EXERCISE DIRECTIONS
Transcribe the records below word for word, beginning with the first line and stopping after the line that contains "none -> cyan cone D11 level 1"; pictures are not part of the copy.

EXCERPTED DATA
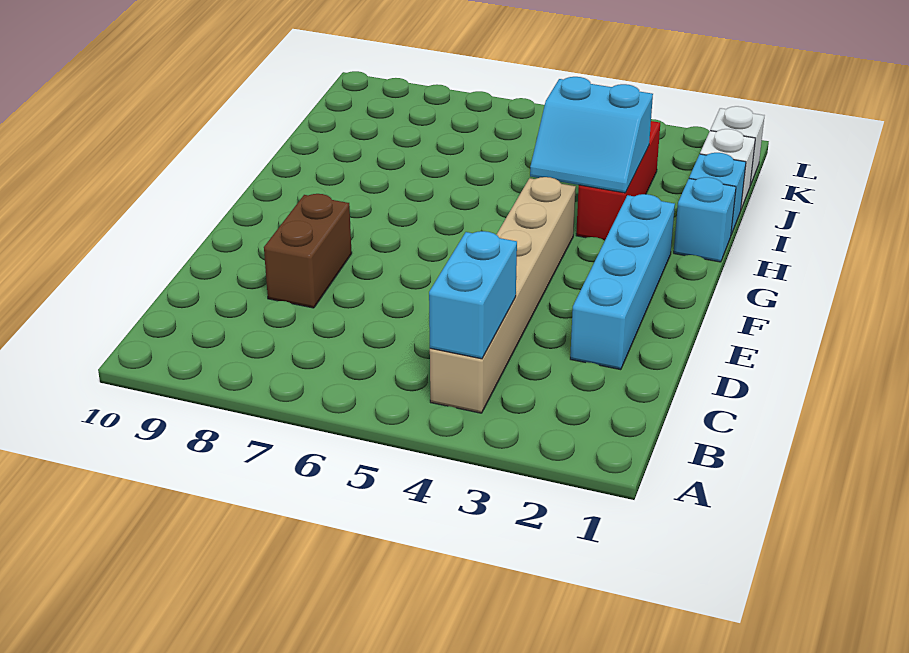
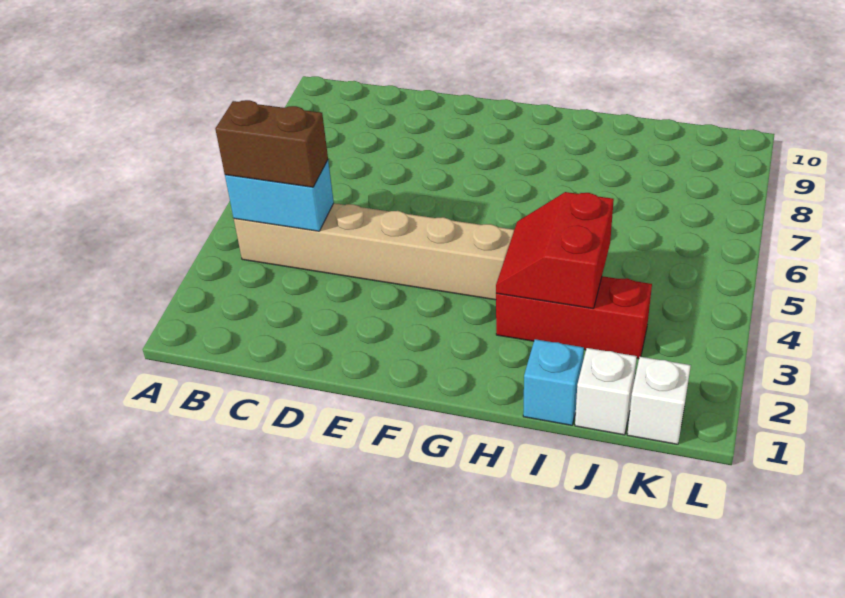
cyan brick D2:G2 level 1 -> none
brown brick D8:E8 level 1 -> brown brick B4:C4 level 3
cyan brick H1 level 1 -> none
cyan slope H3:I4 level 2 top I -> red slope H3:I4 level 2 top I

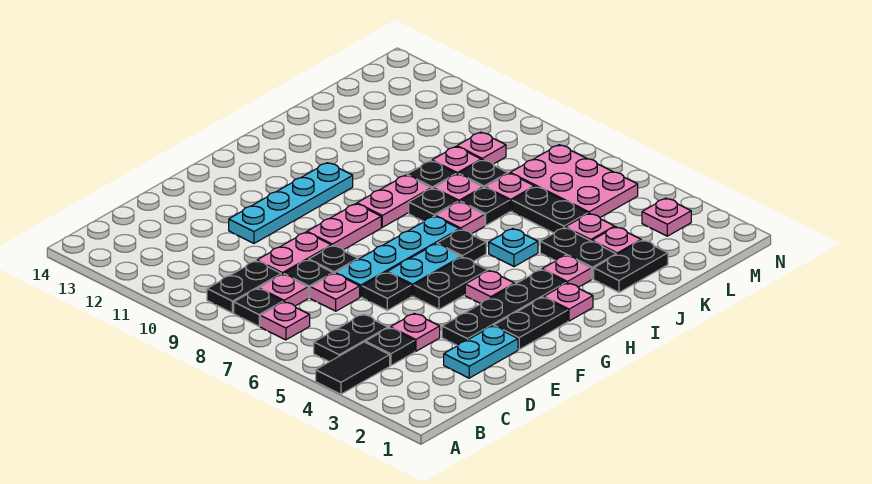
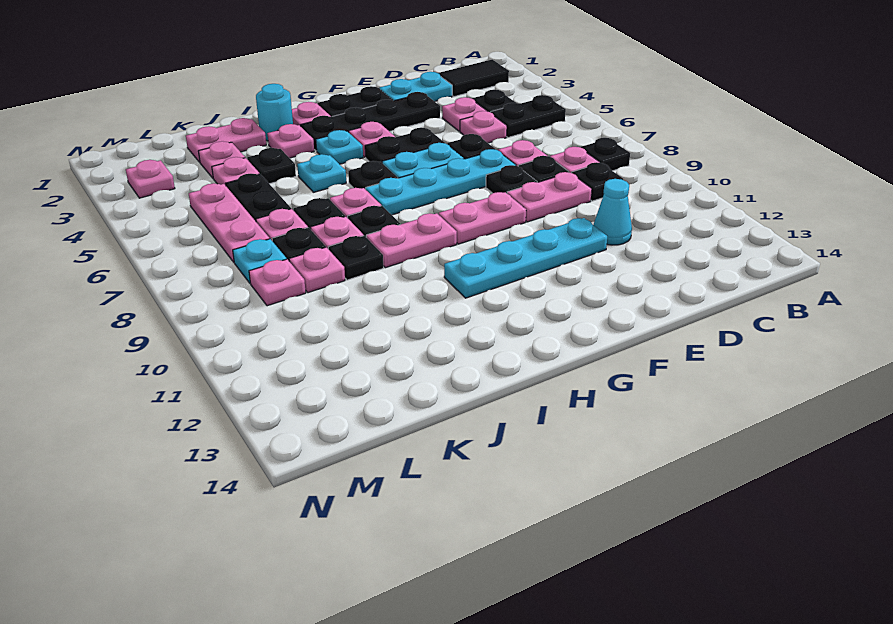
black tile A4:B4 level 1 -> black tile B2:C2 level 1
pink plate B7 level 1 -> pink plate D5 level 1
black plate B9:C9 level 1 -> black plate C9 level 1
none -> cyan cone D11 level 1
none -> cyan plate H4 level 1
none -> cyan round brick I2 level 1
black plate J2:K2 level 1 -> pink plate J2:K2 level 1
black plate J3:J4 level 1 -> black plate J4 level 1
pink plate L5:M7 level 1 -> pink plate L5:L7 level 1
none -> cyan plate L8 level 1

EXERCISE RESPONSE
cyan brick D2:G2 level 1 -> none
brown brick D8:E8 level 1 -> brown brick B4:C4 level 3
cyan brick H1 level 1 -> none
cyan slope H3:I4 level 2 top I -> red slope H3:I4 level 2 top I

black tile A4:B4 level 1 -> black tile B2:C2 level 1
pink plate B7 level 1 -> pink plate D5 level 1
black plate B9:C9 level 1 -> black plate C9 level 1
none -> cyan cone D11 level 1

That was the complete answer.